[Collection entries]
········
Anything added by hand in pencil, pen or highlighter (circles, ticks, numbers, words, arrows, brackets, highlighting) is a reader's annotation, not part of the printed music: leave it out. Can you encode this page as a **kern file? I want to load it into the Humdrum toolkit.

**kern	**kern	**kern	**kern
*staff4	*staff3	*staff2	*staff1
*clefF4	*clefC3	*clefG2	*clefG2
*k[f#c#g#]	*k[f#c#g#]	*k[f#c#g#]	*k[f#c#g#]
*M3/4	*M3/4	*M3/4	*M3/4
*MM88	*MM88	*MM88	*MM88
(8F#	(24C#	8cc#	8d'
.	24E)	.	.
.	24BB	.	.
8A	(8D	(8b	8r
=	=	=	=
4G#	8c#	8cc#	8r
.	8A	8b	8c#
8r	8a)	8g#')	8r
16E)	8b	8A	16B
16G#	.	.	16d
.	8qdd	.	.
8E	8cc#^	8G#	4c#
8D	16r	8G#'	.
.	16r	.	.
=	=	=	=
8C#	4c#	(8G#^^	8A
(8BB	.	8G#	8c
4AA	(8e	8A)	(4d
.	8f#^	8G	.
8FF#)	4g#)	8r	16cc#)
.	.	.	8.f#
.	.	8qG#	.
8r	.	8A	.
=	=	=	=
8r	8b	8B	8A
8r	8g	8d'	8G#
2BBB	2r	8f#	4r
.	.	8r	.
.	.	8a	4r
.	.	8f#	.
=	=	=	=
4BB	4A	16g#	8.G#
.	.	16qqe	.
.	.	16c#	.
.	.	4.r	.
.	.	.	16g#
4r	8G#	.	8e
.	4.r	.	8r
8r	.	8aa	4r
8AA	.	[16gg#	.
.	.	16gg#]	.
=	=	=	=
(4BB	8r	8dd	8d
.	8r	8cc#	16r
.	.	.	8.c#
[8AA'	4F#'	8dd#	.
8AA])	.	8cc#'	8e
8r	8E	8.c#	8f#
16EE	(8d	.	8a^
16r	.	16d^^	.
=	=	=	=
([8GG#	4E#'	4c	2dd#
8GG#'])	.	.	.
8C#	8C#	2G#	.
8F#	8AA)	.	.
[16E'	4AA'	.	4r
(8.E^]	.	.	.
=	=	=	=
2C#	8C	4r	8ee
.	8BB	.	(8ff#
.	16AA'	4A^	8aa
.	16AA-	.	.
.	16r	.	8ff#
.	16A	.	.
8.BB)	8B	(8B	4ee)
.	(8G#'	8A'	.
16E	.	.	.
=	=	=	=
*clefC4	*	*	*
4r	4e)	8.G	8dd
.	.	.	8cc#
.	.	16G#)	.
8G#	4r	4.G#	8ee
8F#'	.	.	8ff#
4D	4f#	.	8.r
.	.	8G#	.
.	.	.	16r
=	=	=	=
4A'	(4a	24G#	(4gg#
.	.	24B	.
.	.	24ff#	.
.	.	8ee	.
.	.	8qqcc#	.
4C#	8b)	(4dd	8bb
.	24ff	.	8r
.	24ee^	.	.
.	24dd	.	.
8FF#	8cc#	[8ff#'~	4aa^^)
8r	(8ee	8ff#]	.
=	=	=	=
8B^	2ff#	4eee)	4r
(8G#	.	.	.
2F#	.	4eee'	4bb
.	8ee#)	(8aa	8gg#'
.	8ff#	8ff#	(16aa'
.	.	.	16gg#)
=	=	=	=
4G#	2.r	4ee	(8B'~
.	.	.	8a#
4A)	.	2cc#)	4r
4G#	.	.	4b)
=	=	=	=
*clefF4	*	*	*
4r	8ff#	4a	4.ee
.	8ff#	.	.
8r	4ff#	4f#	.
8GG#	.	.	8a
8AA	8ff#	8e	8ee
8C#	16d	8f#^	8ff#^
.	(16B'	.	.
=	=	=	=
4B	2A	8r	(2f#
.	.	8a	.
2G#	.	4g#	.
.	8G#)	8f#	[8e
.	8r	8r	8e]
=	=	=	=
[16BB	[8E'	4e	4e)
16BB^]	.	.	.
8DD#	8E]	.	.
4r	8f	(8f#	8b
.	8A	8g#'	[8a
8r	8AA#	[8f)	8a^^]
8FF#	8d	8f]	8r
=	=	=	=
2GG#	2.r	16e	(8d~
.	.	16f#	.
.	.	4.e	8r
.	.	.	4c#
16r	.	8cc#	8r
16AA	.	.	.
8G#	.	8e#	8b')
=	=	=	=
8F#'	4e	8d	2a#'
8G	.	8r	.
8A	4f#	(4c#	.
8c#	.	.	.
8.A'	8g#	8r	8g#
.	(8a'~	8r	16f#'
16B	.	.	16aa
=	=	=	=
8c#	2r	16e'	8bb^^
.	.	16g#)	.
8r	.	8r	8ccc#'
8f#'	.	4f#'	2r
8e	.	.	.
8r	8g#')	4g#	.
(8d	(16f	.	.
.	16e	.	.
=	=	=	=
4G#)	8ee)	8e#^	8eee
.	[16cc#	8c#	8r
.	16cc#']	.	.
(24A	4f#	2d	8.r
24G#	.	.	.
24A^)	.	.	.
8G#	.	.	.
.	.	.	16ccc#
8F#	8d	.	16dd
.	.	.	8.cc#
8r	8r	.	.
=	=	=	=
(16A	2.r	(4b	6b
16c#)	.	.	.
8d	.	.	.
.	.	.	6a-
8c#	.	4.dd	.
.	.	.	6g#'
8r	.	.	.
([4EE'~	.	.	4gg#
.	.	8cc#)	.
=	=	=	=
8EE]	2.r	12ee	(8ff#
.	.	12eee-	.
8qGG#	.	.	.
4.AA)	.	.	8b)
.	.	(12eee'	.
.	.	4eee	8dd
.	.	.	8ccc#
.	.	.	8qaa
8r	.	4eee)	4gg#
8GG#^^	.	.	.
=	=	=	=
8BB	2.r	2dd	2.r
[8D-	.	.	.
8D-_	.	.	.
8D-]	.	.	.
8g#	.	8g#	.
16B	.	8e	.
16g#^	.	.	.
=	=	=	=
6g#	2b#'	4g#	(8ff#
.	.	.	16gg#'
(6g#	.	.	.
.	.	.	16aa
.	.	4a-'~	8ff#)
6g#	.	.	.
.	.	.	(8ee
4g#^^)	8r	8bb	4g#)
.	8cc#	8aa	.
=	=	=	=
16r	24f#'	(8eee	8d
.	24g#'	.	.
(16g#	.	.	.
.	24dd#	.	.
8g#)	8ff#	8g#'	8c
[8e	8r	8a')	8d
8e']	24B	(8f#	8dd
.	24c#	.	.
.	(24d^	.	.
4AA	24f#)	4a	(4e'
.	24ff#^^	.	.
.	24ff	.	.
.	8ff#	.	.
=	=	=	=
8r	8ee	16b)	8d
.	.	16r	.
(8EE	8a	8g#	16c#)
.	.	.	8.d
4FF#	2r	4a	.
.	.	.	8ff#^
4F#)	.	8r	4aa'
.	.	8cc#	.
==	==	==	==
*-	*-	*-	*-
········
List each line in the records that contains the string "kern".

Anything added by hand in pencil, pen or highlighter (circles, ticks, numbers, words, arrows, brackets, highlighting) is a reader's annotation, not part of the printed music: leave it out. Can you encode this page as a **kern file? I want to load it into the Humdrum toolkit.
**kern	**kern	**kern	**kern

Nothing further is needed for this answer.